• [Input data]:
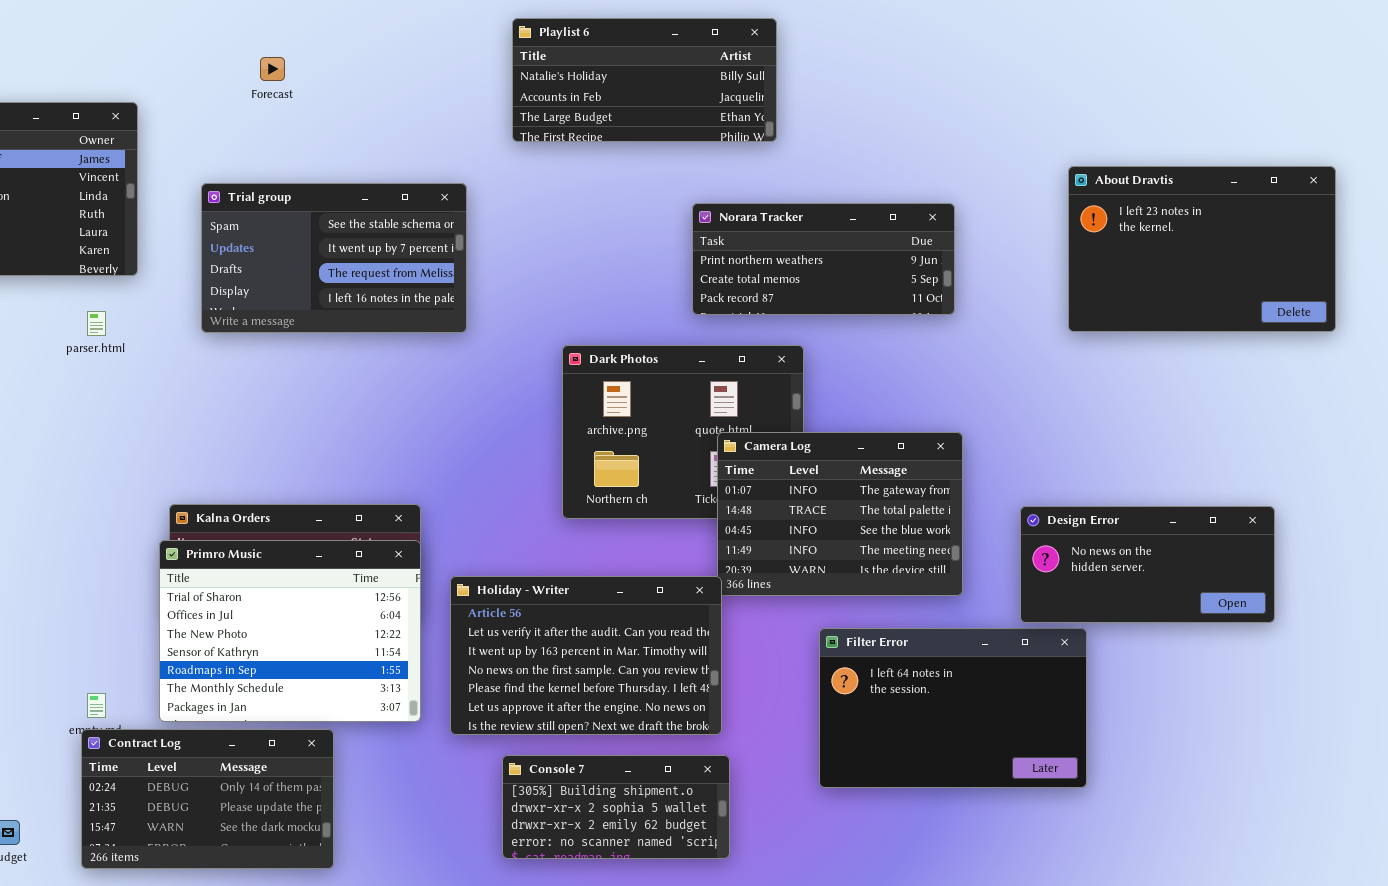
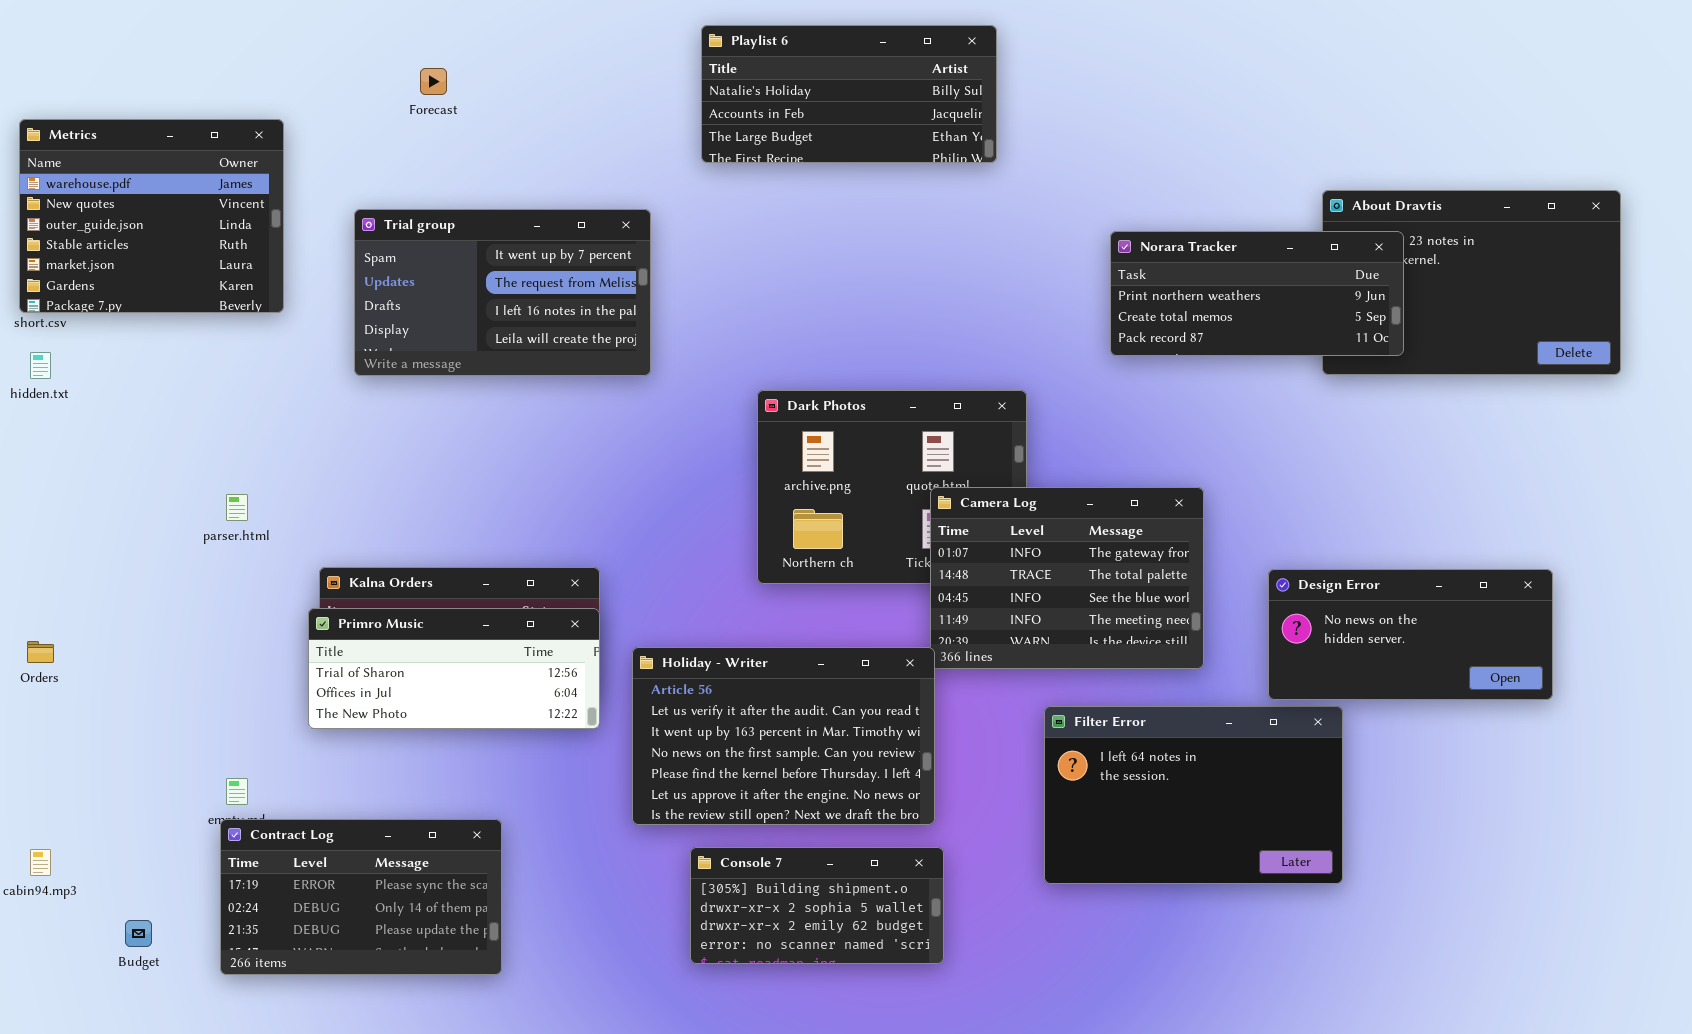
Trial group: [201,183,467,333] -> [354,209,651,376], scrolled down 1 row
Norara Tracker: [692,203,955,315] -> [1110,231,1404,356], moved
parser.html: [87,311,106,336] -> [226,494,248,521], moved
Primro Music: [159,540,421,722] -> [308,608,600,729], resized
Contract Log: [81,729,334,869] -> [220,819,502,975], scrolled up 1 row

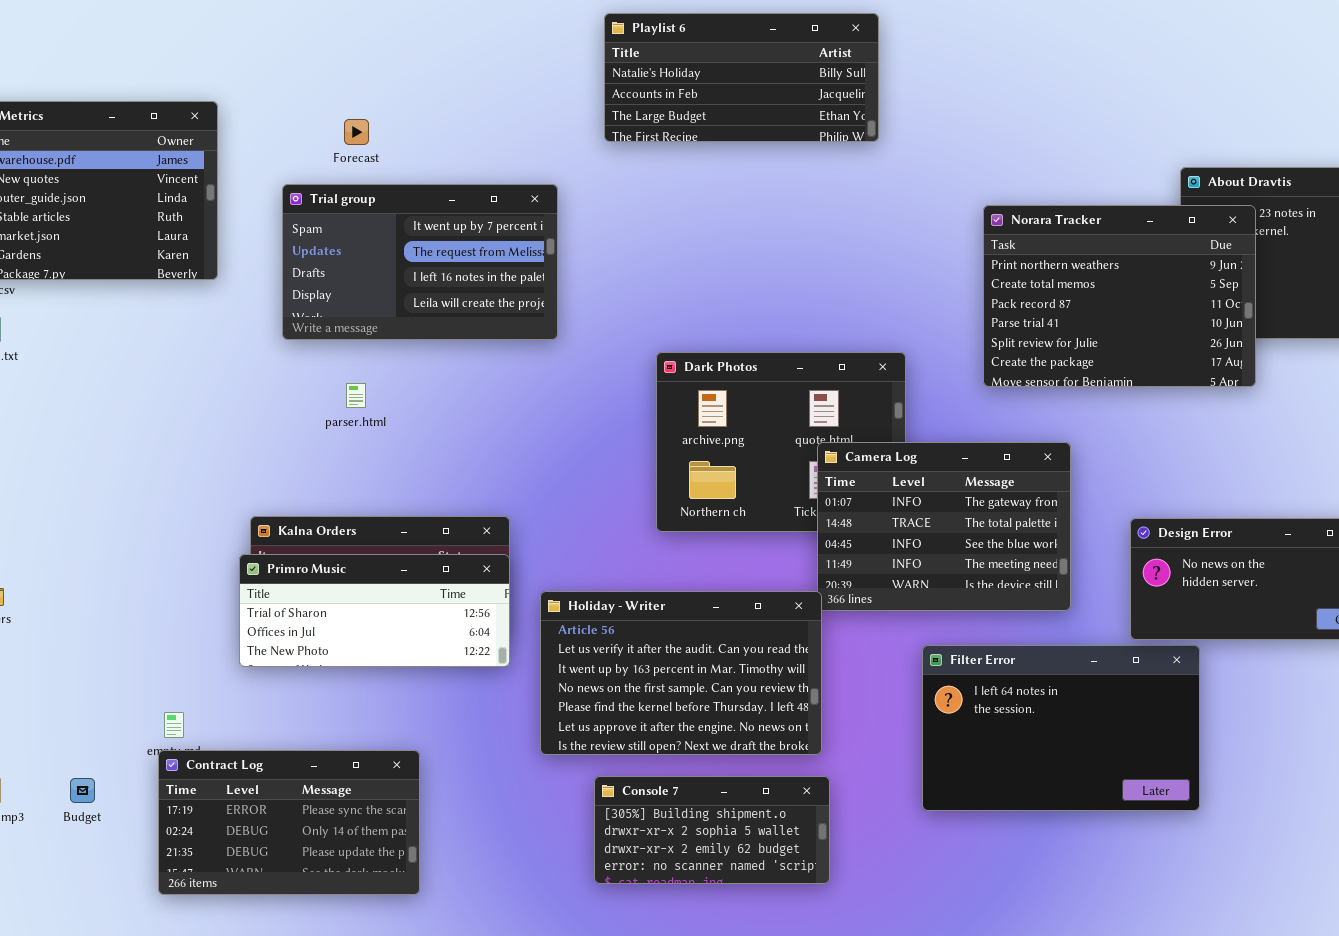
Forecast: [420,68,447,95] -> [344,119,369,145], moved
Norara Tracker: [1110,231,1404,356] -> [983,205,1256,387], resized
parser.html: [226,494,248,521] -> [346,383,366,408], moved
Budget: [125,920,152,947] -> [70,778,95,803], moved

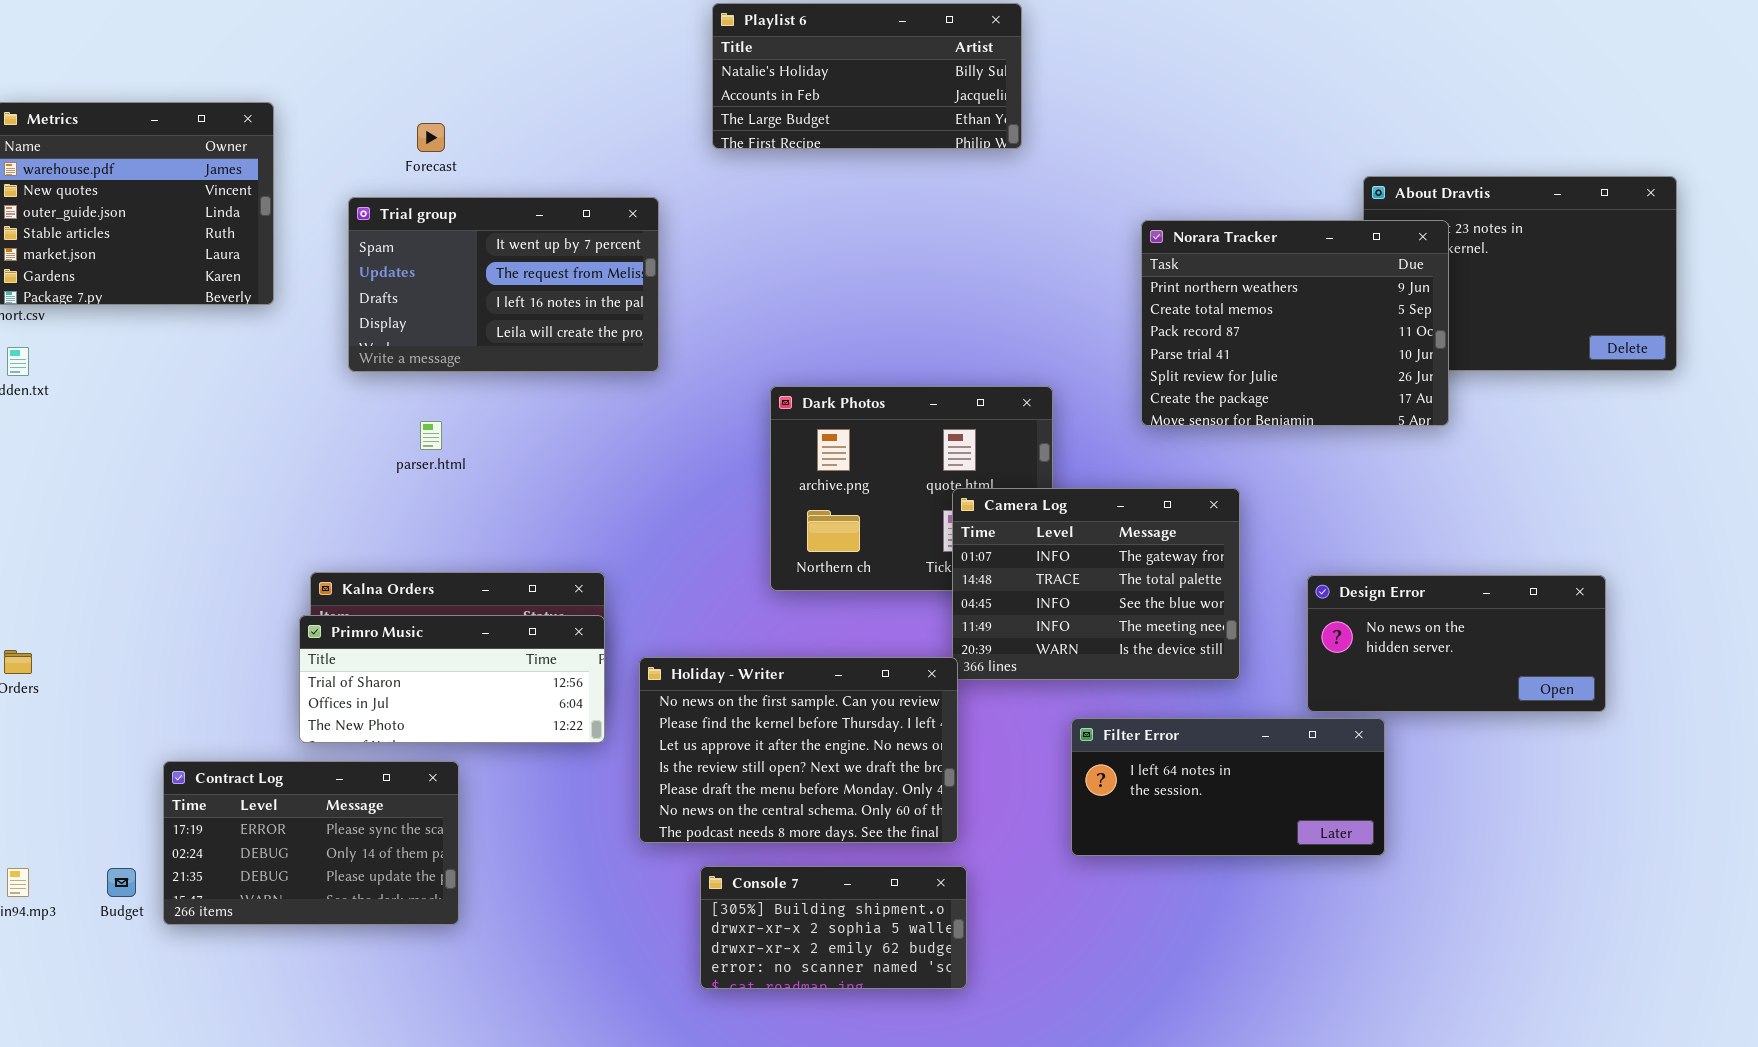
Holiday - Writer: [540,591,822,755] -> [639,657,958,843], scrolled down 3 rows
Filter Error: [922,645,1200,811] -> [1071,718,1385,856], resized
Contract Log: [158,750,420,895] -> [163,761,459,925], moved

• [What is required]: Write out the entries word for word. Skip the pictures.

• [Written solution]:
Trial group: [201,183,467,333] -> [354,209,651,376], scrolled down 1 row
Norara Tracker: [692,203,955,315] -> [1110,231,1404,356], moved
parser.html: [87,311,106,336] -> [226,494,248,521], moved
Primro Music: [159,540,421,722] -> [308,608,600,729], resized
Contract Log: [81,729,334,869] -> [220,819,502,975], scrolled up 1 row

Forecast: [420,68,447,95] -> [344,119,369,145], moved
Norara Tracker: [1110,231,1404,356] -> [983,205,1256,387], resized
parser.html: [226,494,248,521] -> [346,383,366,408], moved
Budget: [125,920,152,947] -> [70,778,95,803], moved

Holiday - Writer: [540,591,822,755] -> [639,657,958,843], scrolled down 3 rows
Filter Error: [922,645,1200,811] -> [1071,718,1385,856], resized
Contract Log: [158,750,420,895] -> [163,761,459,925], moved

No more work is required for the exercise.